▶ Available data:
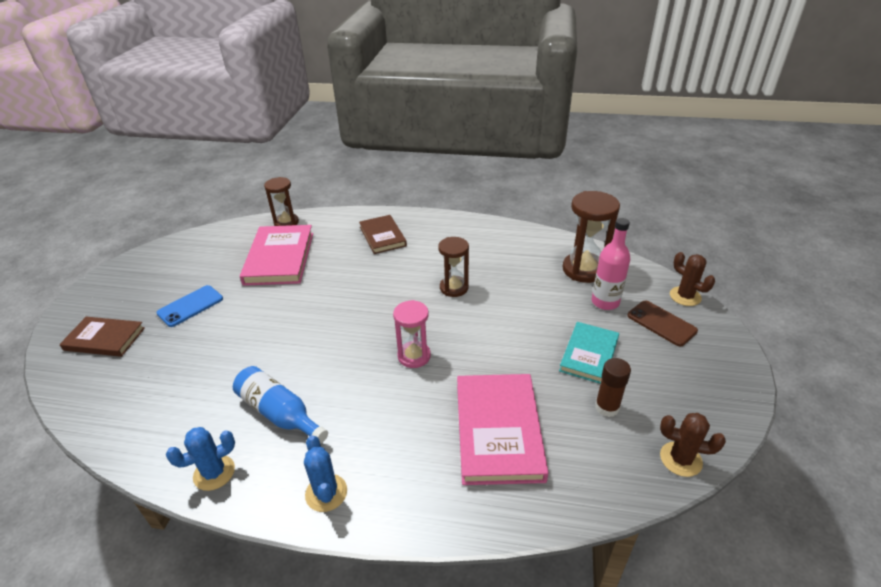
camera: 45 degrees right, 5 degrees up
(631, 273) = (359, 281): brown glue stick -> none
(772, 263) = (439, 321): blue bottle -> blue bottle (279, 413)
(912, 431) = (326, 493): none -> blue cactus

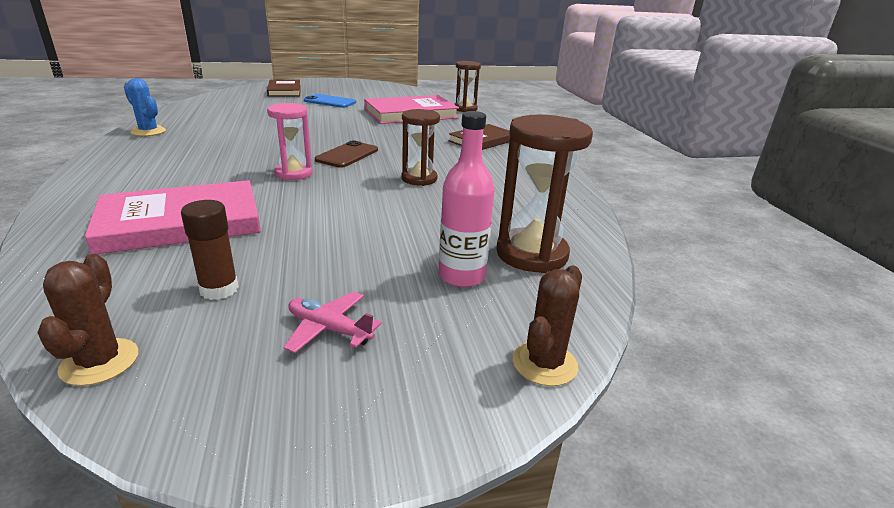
camera: 65 degrees right, 10 degrees down
(279, 413) = (210, 139): blue bottle -> none
(326, 493) = (116, 163): blue cactus -> none
(589, 354) = (329, 269): turquoise book -> none
(654, 362) = (329, 329): none -> pink plane
(661, 323) = (440, 335): brown phone -> brown phone (347, 155)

▶ What is being asked: Look above for the line containing "(589, 354) = (329, 269): turquoise"; copy from it through the last line, exactly, and nothing more.

▶ Solution to this task:
(589, 354) = (329, 269): turquoise book -> none
(654, 362) = (329, 329): none -> pink plane
(661, 323) = (440, 335): brown phone -> brown phone (347, 155)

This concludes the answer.